START Data under study
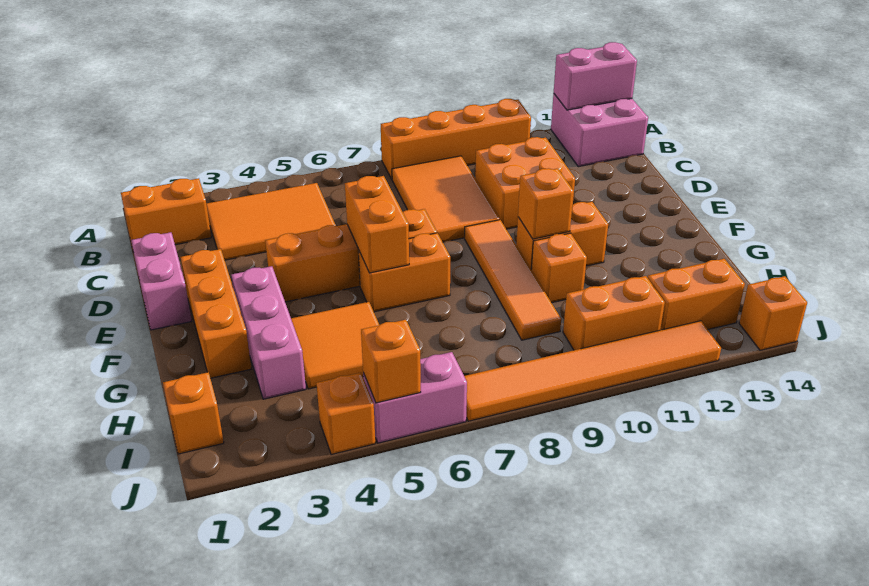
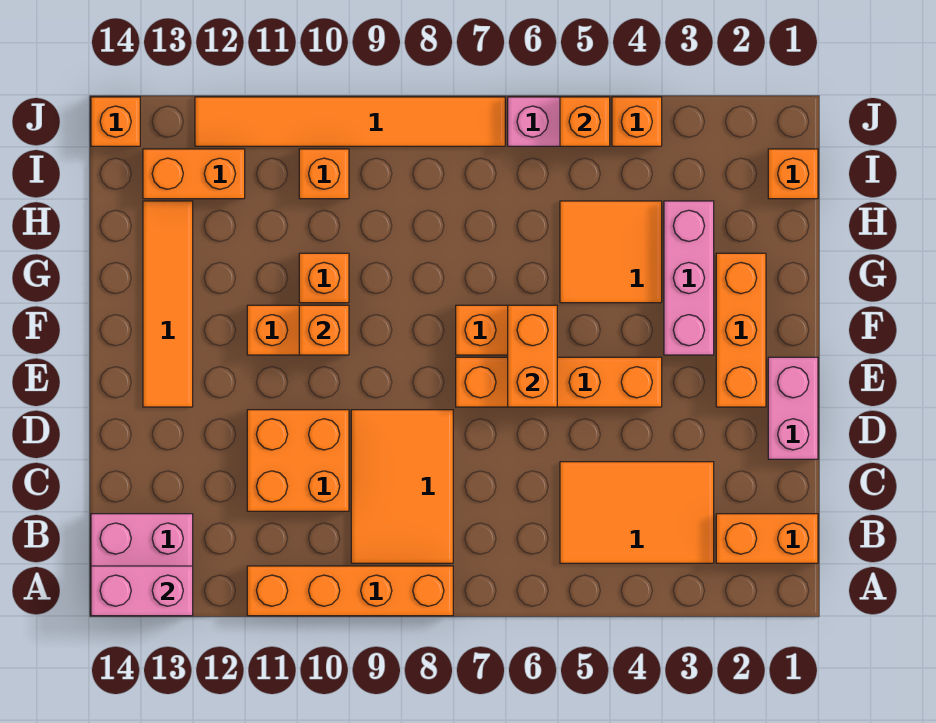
orange tile E9:H9 level 1 -> orange tile E13:H13 level 1
orange brick I10:I11 level 1 -> orange brick I10 level 1

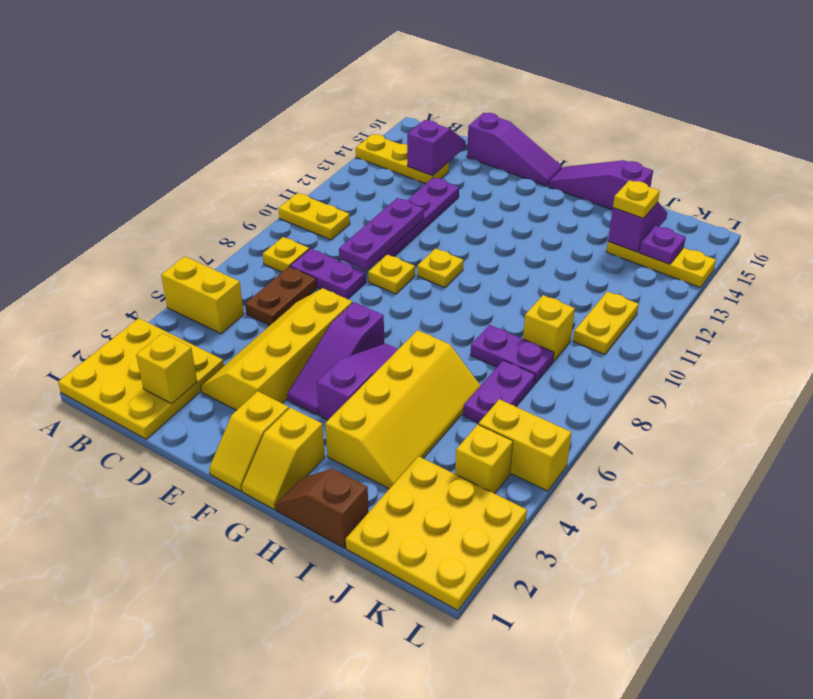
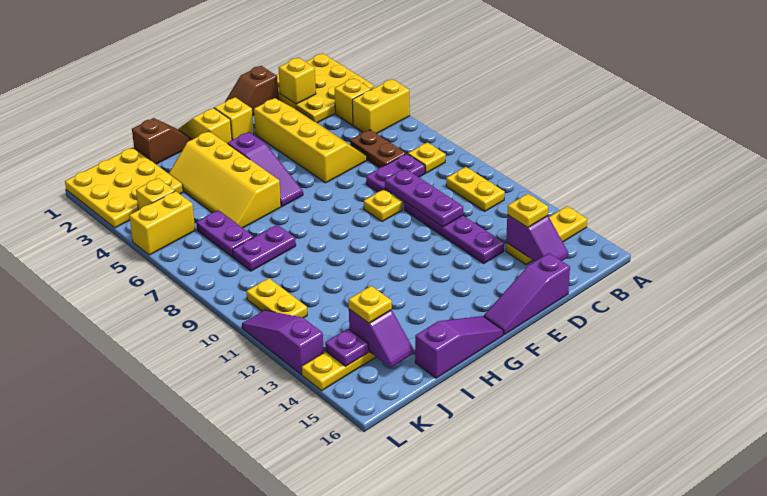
yellow plate A10:B10 level 1 -> yellow plate B10:B11 level 1
none -> brown slope D1:E1 level 1 top D
purple slope F4:F6 level 1 top 6 -> purple slope L11:L13 level 1 top 13
yellow plate F10 level 1 -> yellow plate C14 level 3
yellow brick J9 level 1 -> yellow brick B4 level 1

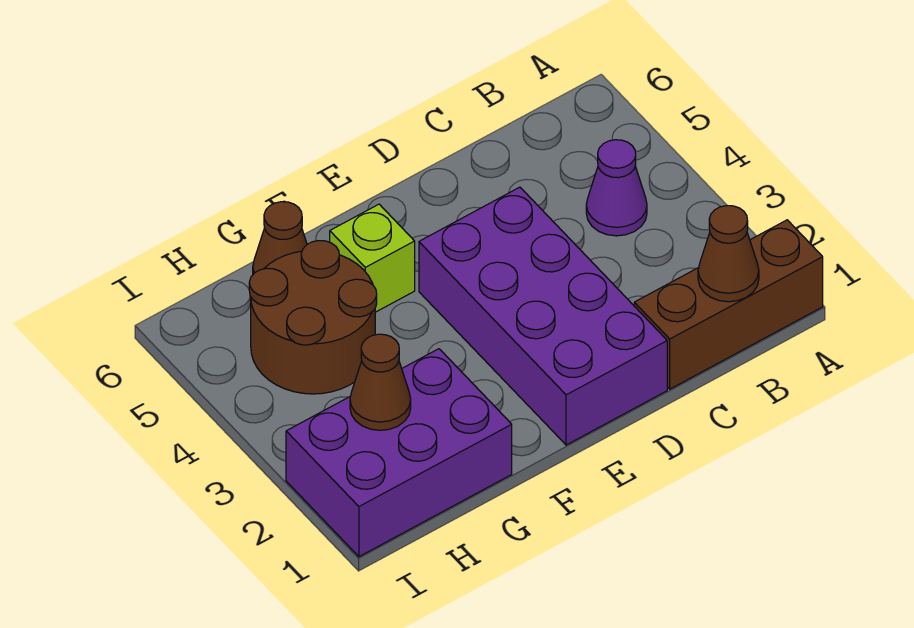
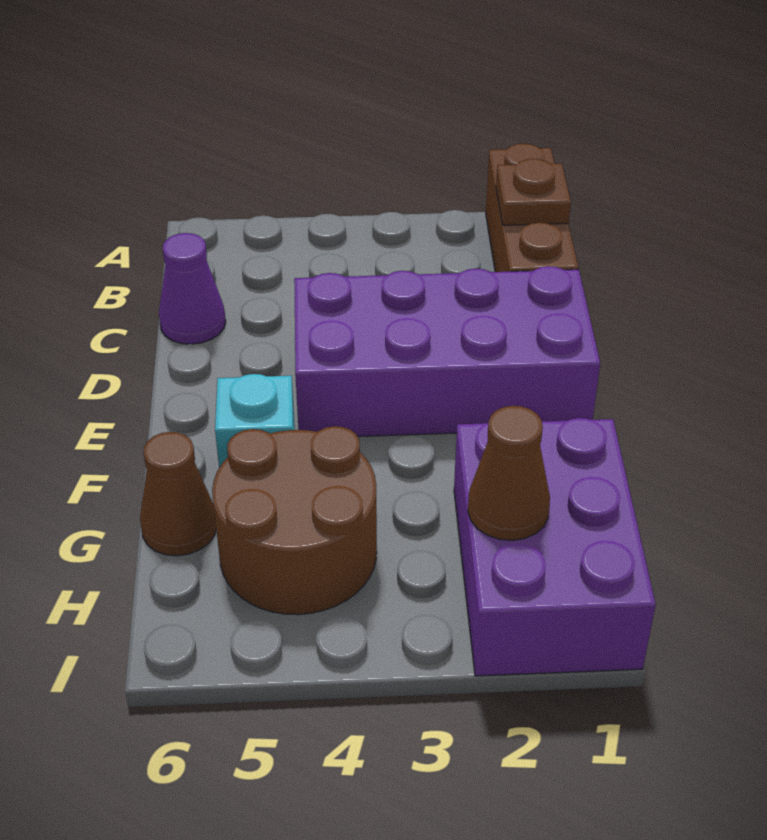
brown cone B1 level 2 -> brown plate B1 level 2
purple cone B4 level 1 -> purple cone C6 level 1
lime brick F5 level 1 -> cyan brick F5 level 1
END Data under study
→ Task requirements
Leave the images aside and retype each line of the listing above exactly.

→ Task output
orange tile E9:H9 level 1 -> orange tile E13:H13 level 1
orange brick I10:I11 level 1 -> orange brick I10 level 1

yellow plate A10:B10 level 1 -> yellow plate B10:B11 level 1
none -> brown slope D1:E1 level 1 top D
purple slope F4:F6 level 1 top 6 -> purple slope L11:L13 level 1 top 13
yellow plate F10 level 1 -> yellow plate C14 level 3
yellow brick J9 level 1 -> yellow brick B4 level 1

brown cone B1 level 2 -> brown plate B1 level 2
purple cone B4 level 1 -> purple cone C6 level 1
lime brick F5 level 1 -> cyan brick F5 level 1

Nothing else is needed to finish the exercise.